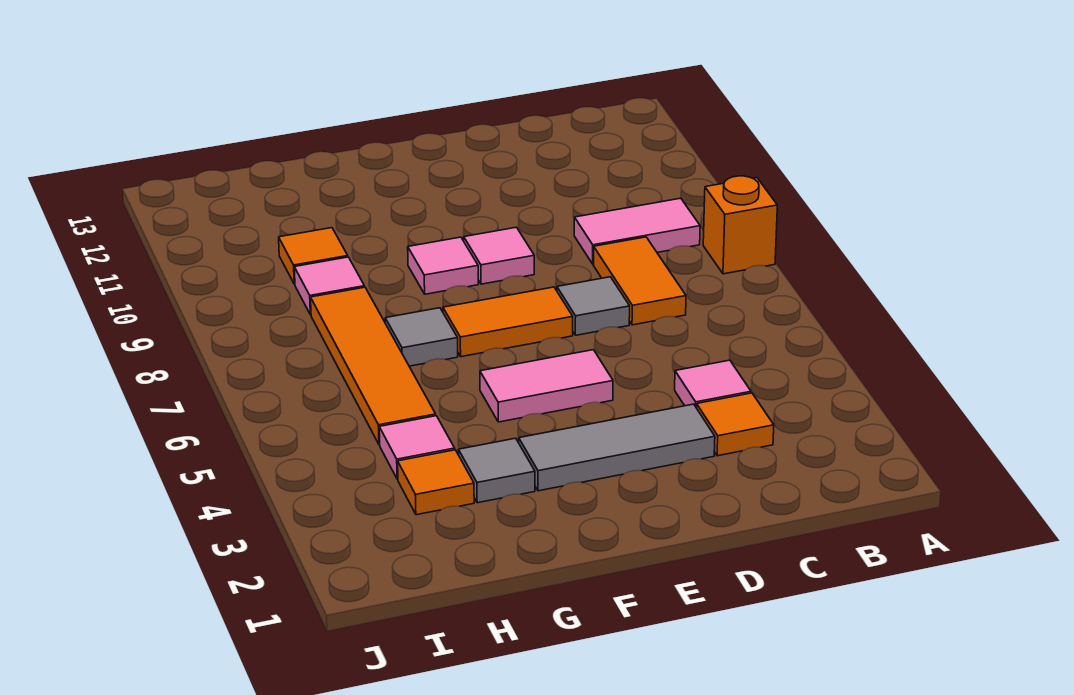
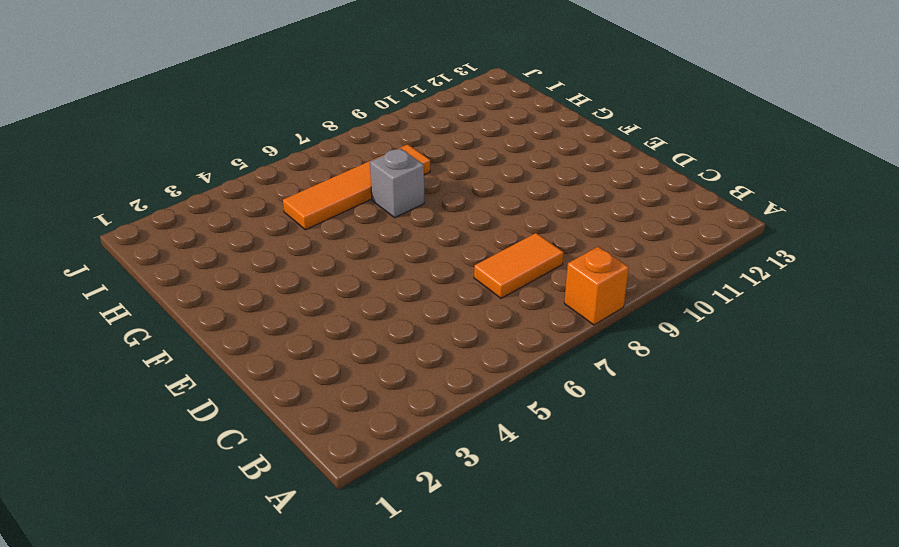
grey brick G7 level 1 -> grey tile G7 level 1
none -> pink tile B9:C9 level 1
none -> orange tile C3 level 1
none -> pink tile C4 level 1

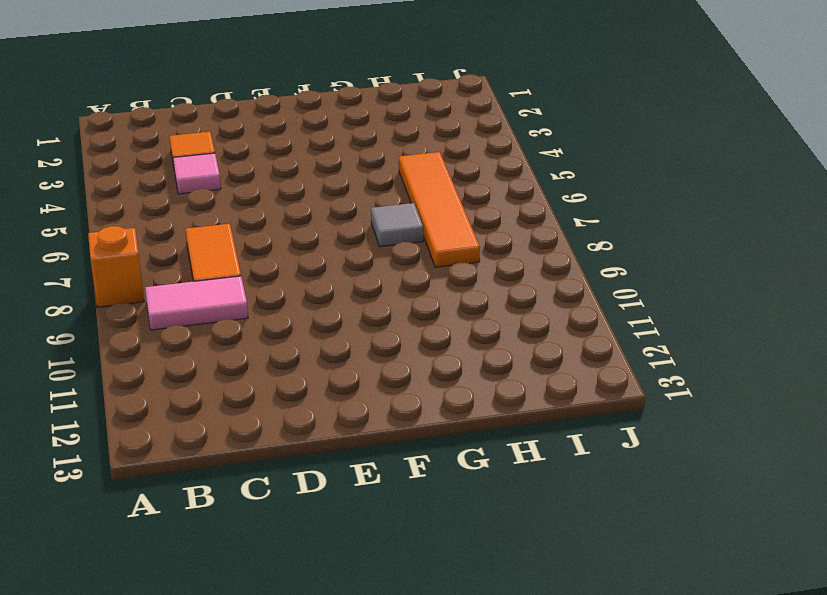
none -> grey tile D3:F3 level 1
none -> grey tile D7 level 1
none -> pink tile E5:F5 level 1

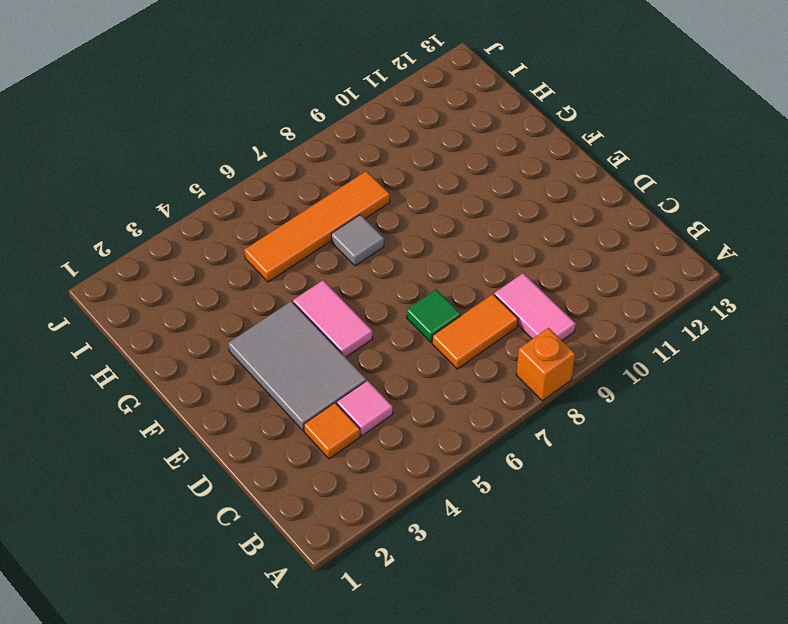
grey tile D3:F4 level 1 -> grey tile D3:F3 level 1
green tile D7 level 1 -> grey tile D7 level 1
none -> orange tile E7:F7 level 1
none -> pink tile E9 level 1
none -> pink tile F9 level 1

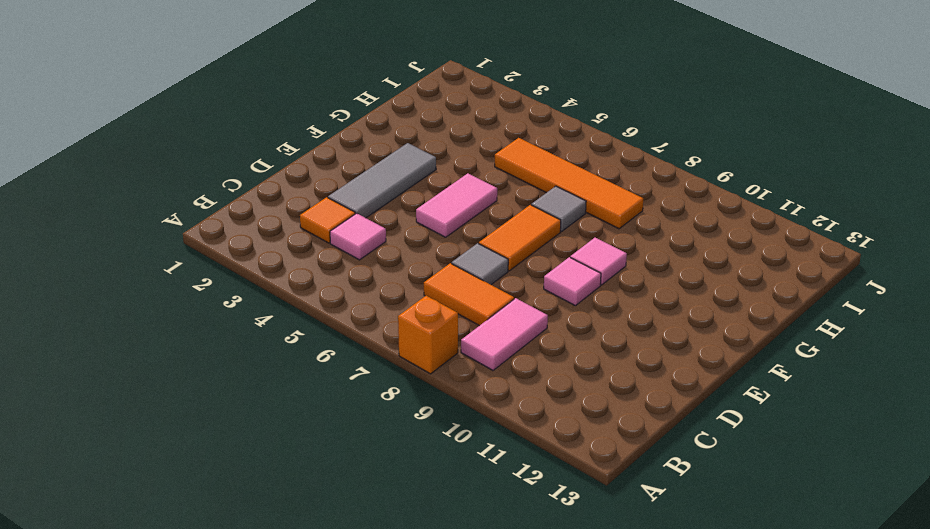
none -> grey tile G3 level 1
none -> orange tile H3 level 1
none -> pink tile H4 level 1

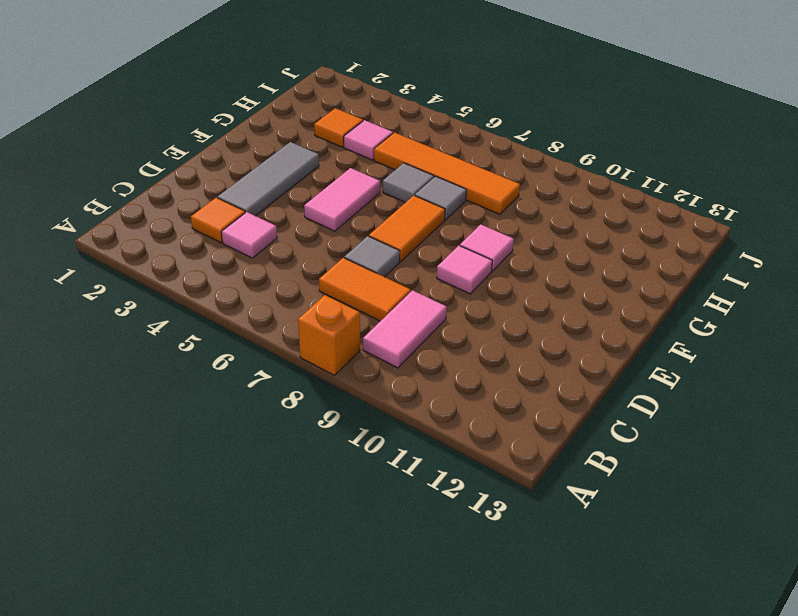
grey tile G6 level 1 -> grey tile G3 level 1
none -> pink tile H9 level 1
none -> orange tile H10 level 1

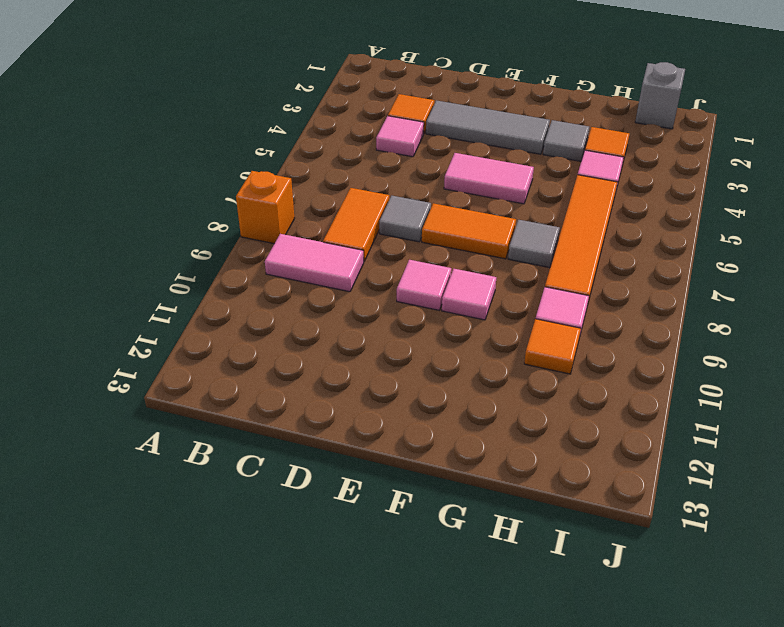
grey brick I1 level 1 -> none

++++++

What is being asked: Where does the word "grey" appear in the material above? Copy every line that holds it.

Response box:
grey brick G7 level 1 -> grey tile G7 level 1
none -> grey tile D3:F3 level 1
none -> grey tile D7 level 1
grey tile D3:F4 level 1 -> grey tile D3:F3 level 1
green tile D7 level 1 -> grey tile D7 level 1
none -> grey tile G3 level 1
grey tile G6 level 1 -> grey tile G3 level 1
grey brick I1 level 1 -> none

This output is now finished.